### [Work task]
Check each line of the entries below for the word "green", and copy out the ones that have it.

Stored dataset items
####

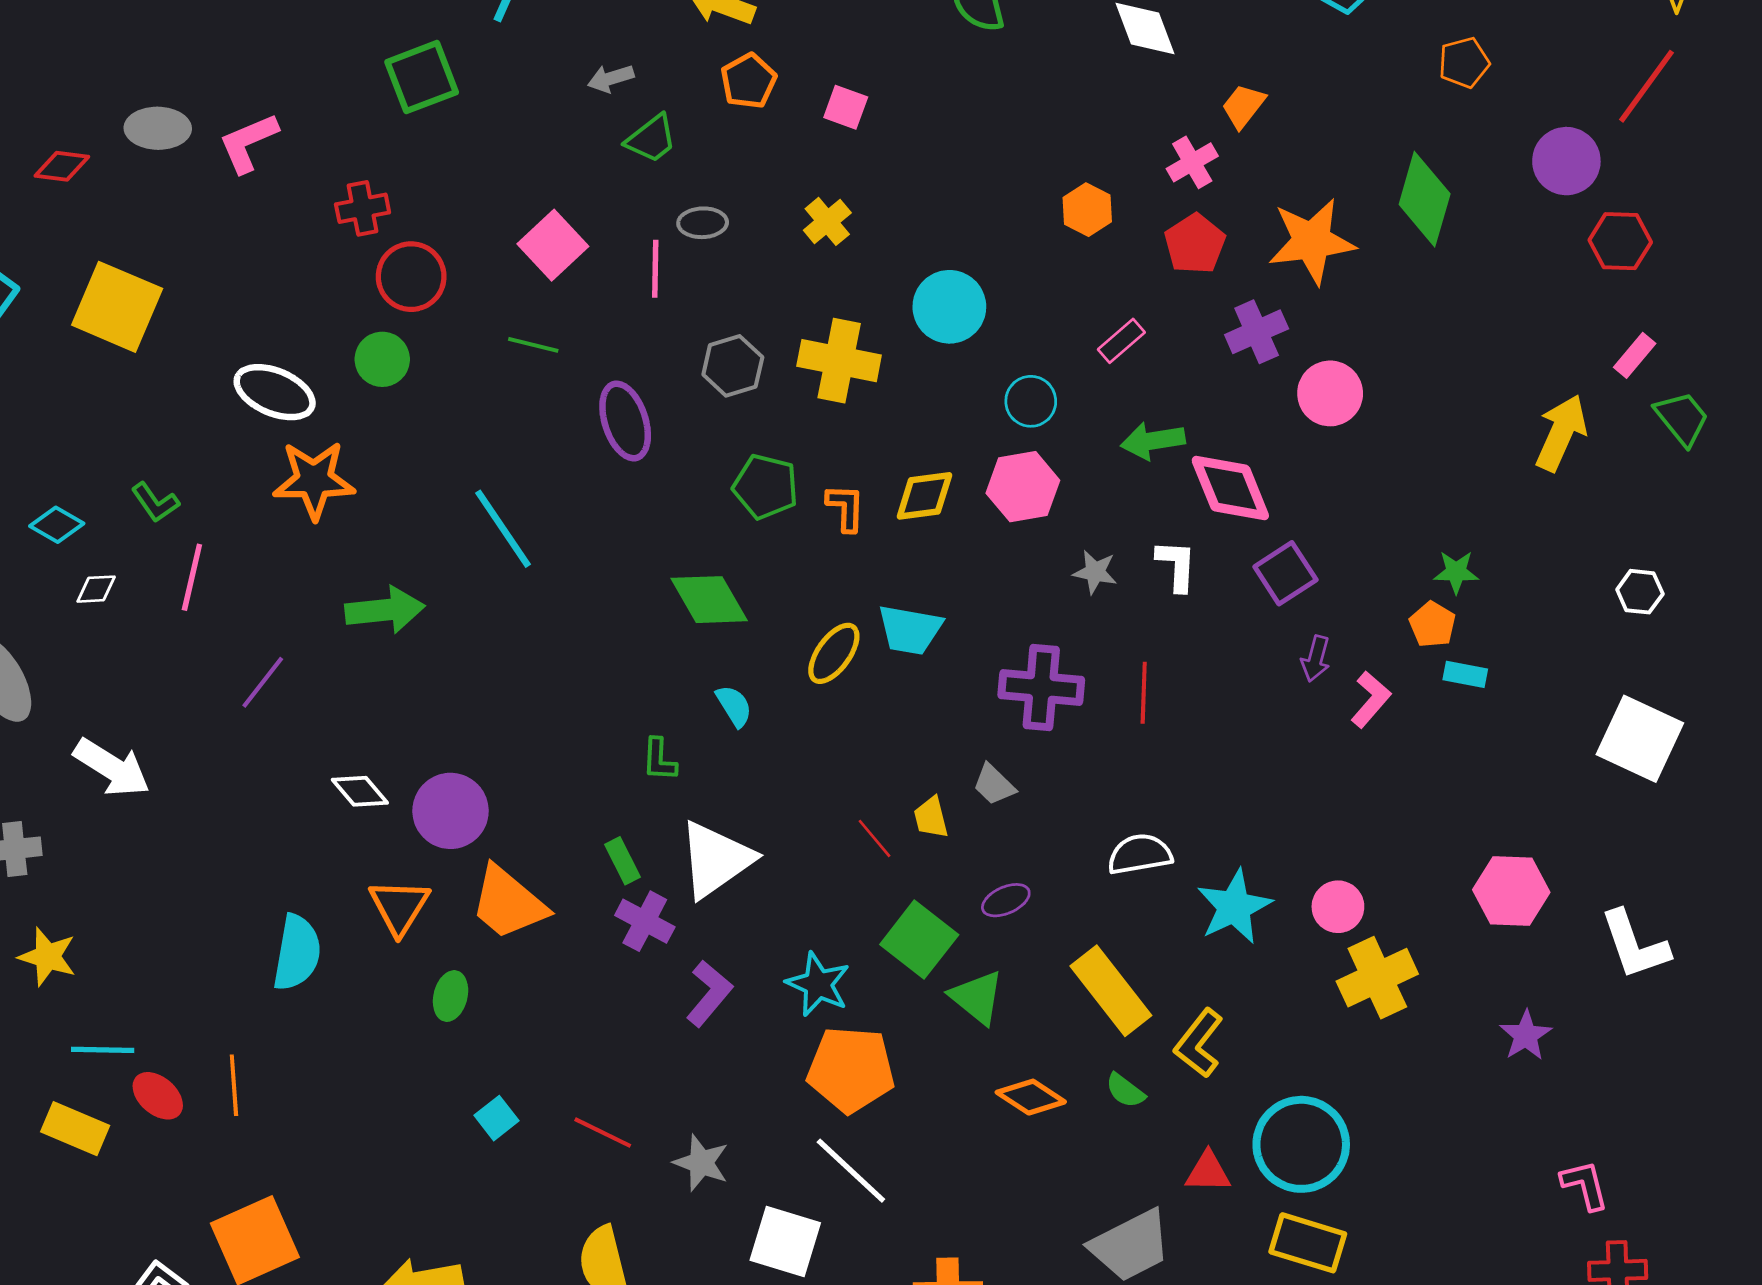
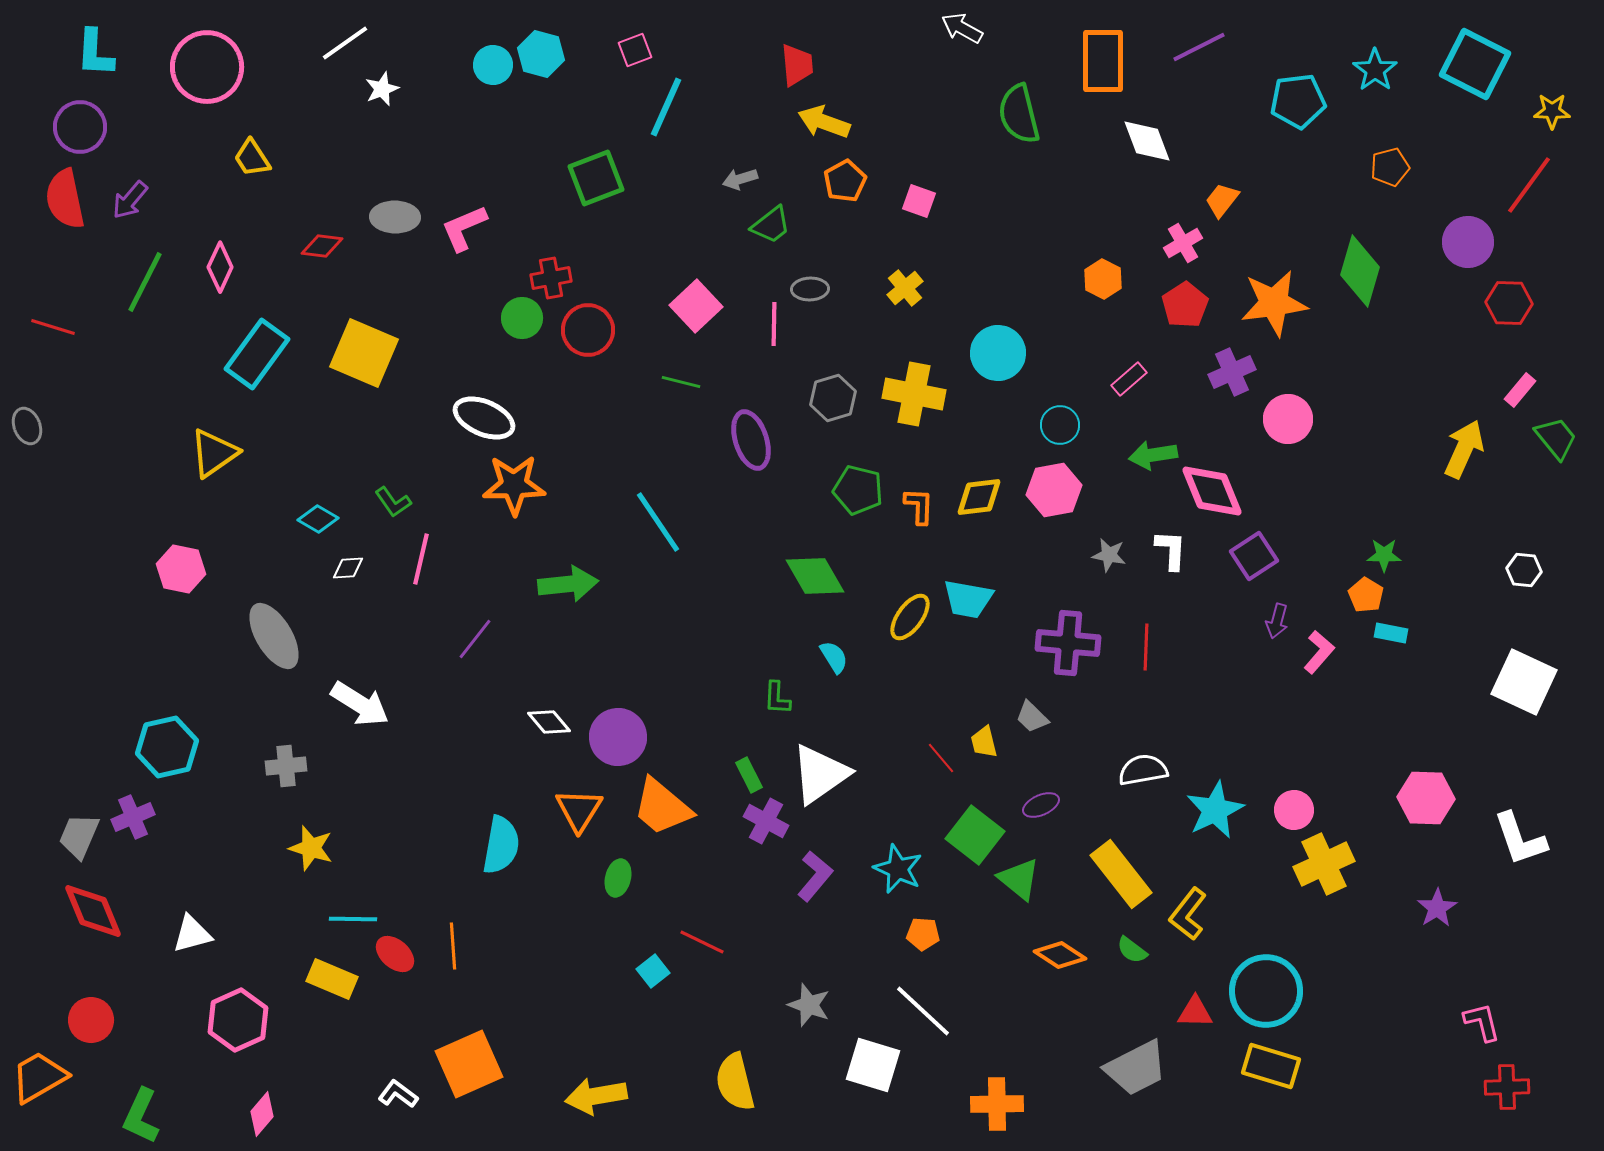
green circle: (382, 359) -> (522, 318), moved
orange pentagon: (851, 1070) -> (923, 934), size x0.5
red line: (603, 1133) -> (702, 942), moved

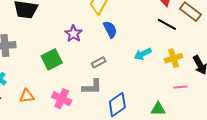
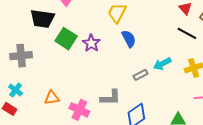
green square: (52, 59) -> (66, 39), moved, turned -30
gray rectangle: (99, 62) -> (141, 75), moved
orange triangle: (27, 96) -> (52, 98), moved

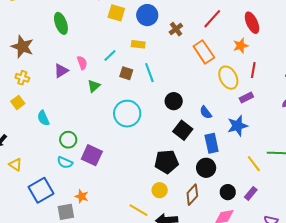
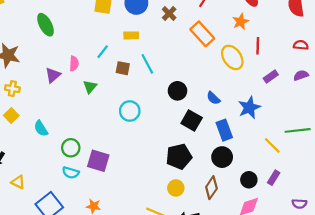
pink semicircle: (82, 63) -> (74, 64), turned 32
purple rectangle: (246, 97) -> (271, 76), moved
cyan circle: (127, 114) -> (130, 111), size x0.7

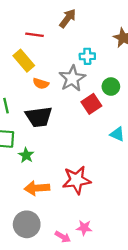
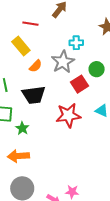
orange semicircle: (41, 84) -> (36, 66), turned -64
red star: (77, 180) -> (68, 115), moved
orange arrow: (37, 188) -> (18, 156), moved

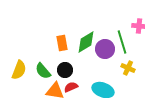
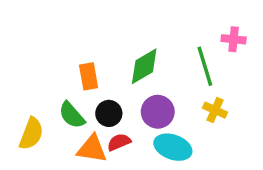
orange rectangle: (62, 43) -> (89, 76), moved
purple circle: (105, 49) -> (158, 112), moved
yellow semicircle: (19, 70) -> (31, 134), moved

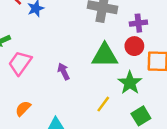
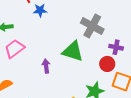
green triangle: (105, 55) -> (73, 51), moved

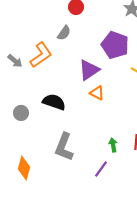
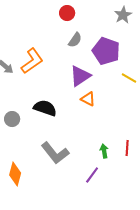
gray semicircle: (64, 33) -> (75, 40), moved
gray L-shape: (64, 147) -> (55, 153), turned -60

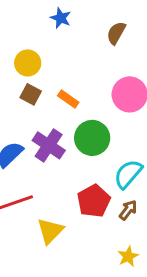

####

### [Response]
green circle: (382, 359) -> (522, 318), moved
green square: (52, 59) -> (66, 39), moved, turned -30
green triangle: (105, 55) -> (73, 51), moved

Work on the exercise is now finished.